> **WHAT IS BEING ASKED**
An exact transcription of all the entries is needed; pictures stay out.

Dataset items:

+-------+

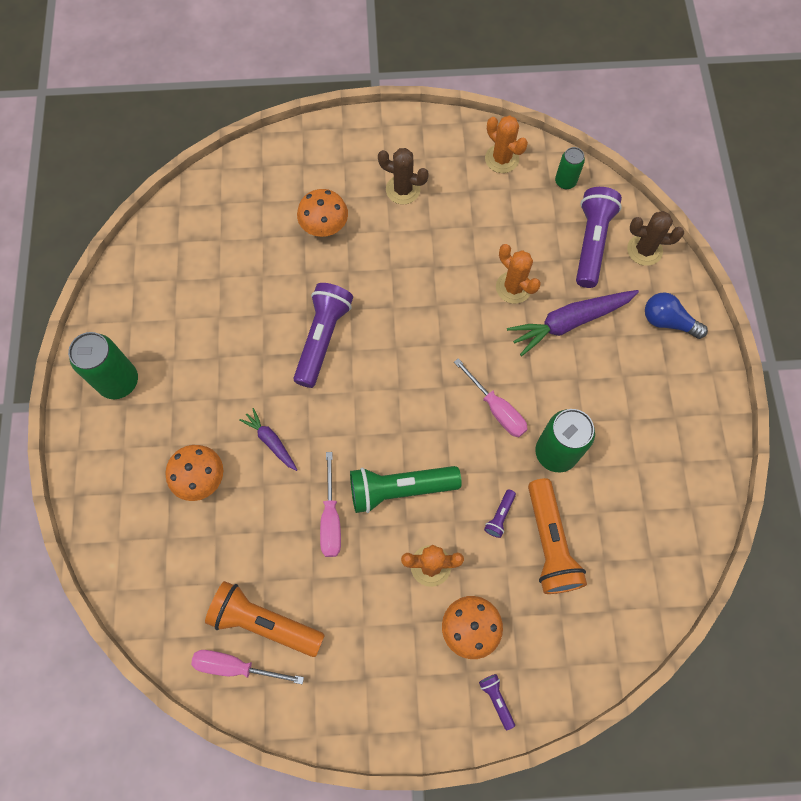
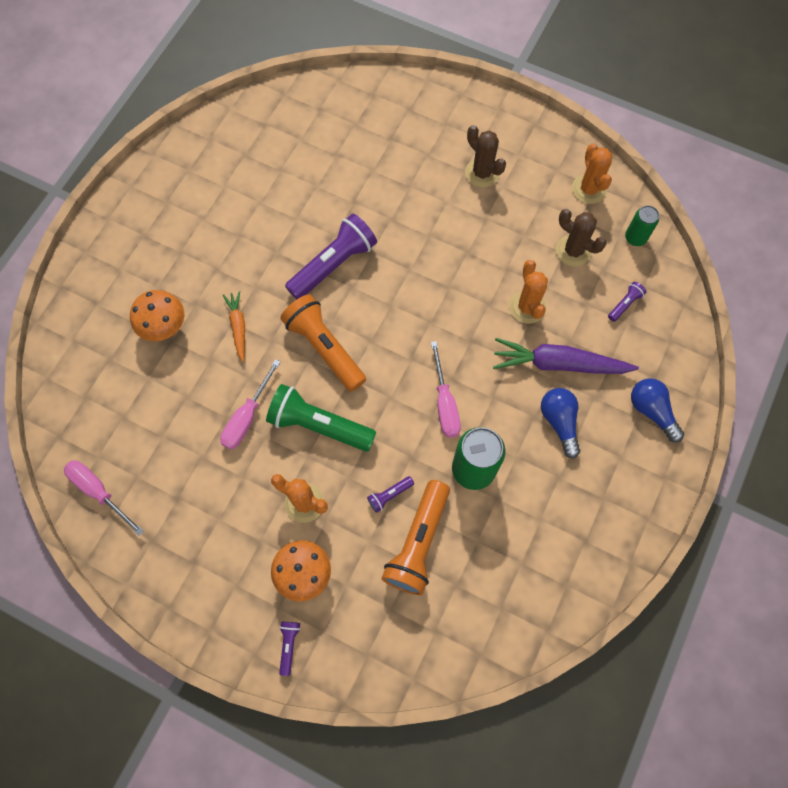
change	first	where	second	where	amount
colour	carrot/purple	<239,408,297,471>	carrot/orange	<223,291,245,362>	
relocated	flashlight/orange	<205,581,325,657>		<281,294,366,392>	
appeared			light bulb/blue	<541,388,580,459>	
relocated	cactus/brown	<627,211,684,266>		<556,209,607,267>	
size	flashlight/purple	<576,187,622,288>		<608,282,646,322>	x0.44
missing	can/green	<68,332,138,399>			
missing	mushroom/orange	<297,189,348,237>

+-------+

> **RESPONSE TO THE TASK**
change	first	where	second	where	amount
colour	carrot/purple	<239,408,297,471>	carrot/orange	<223,291,245,362>	
relocated	flashlight/orange	<205,581,325,657>		<281,294,366,392>	
appeared			light bulb/blue	<541,388,580,459>	
relocated	cactus/brown	<627,211,684,266>		<556,209,607,267>	
size	flashlight/purple	<576,187,622,288>		<608,282,646,322>	x0.44
missing	can/green	<68,332,138,399>			
missing	mushroom/orange	<297,189,348,237>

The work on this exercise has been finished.